__Instructions to follow__:
For this task, copy all of the data below exactly and skip the pictures.

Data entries
---------------

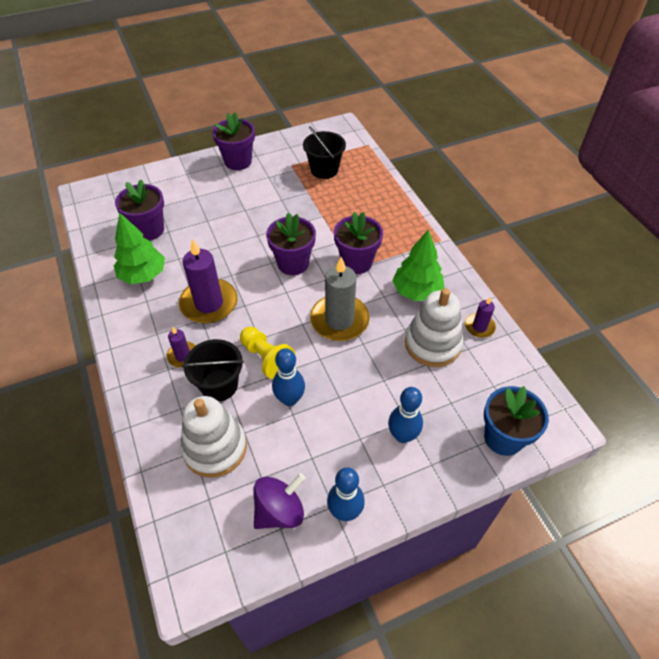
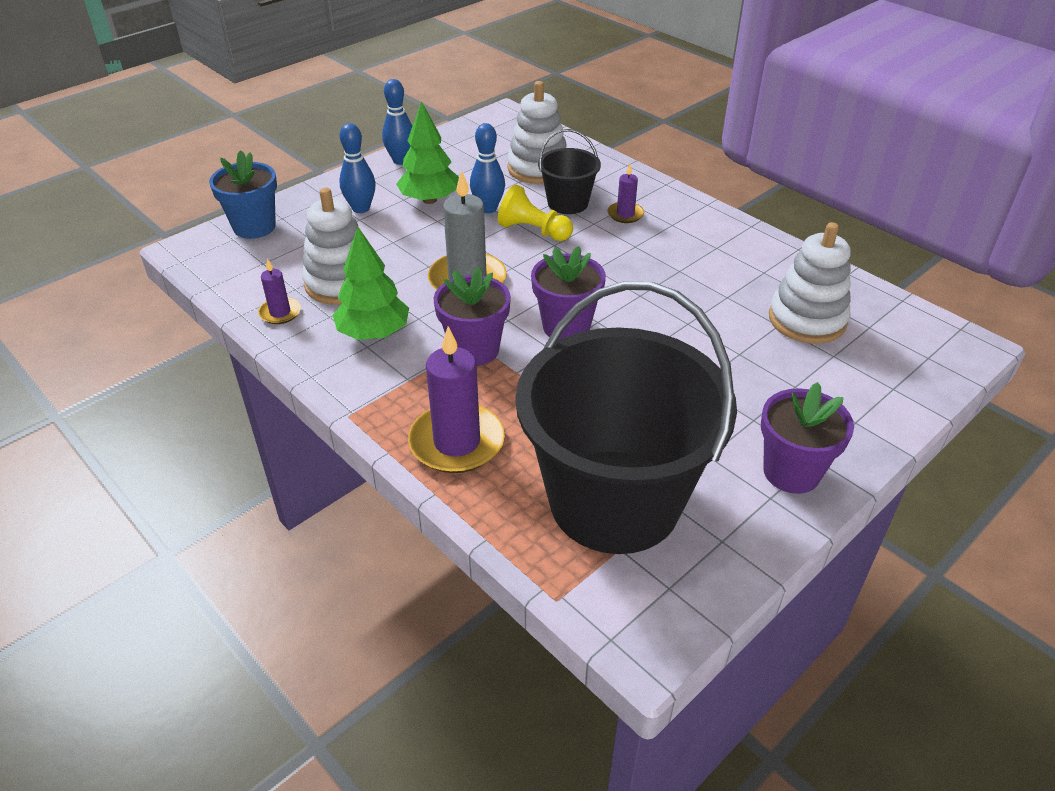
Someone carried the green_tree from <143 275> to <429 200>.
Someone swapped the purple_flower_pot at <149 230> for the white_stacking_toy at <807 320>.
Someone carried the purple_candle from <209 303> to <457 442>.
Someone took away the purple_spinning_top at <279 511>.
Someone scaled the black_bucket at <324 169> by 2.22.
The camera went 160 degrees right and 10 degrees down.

---------------

__Answer to this problem__:
Someone carried the green_tree from <143 275> to <429 200>.
Someone swapped the purple_flower_pot at <149 230> for the white_stacking_toy at <807 320>.
Someone carried the purple_candle from <209 303> to <457 442>.
Someone took away the purple_spinning_top at <279 511>.
Someone scaled the black_bucket at <324 169> by 2.22.
The camera went 160 degrees right and 10 degrees down.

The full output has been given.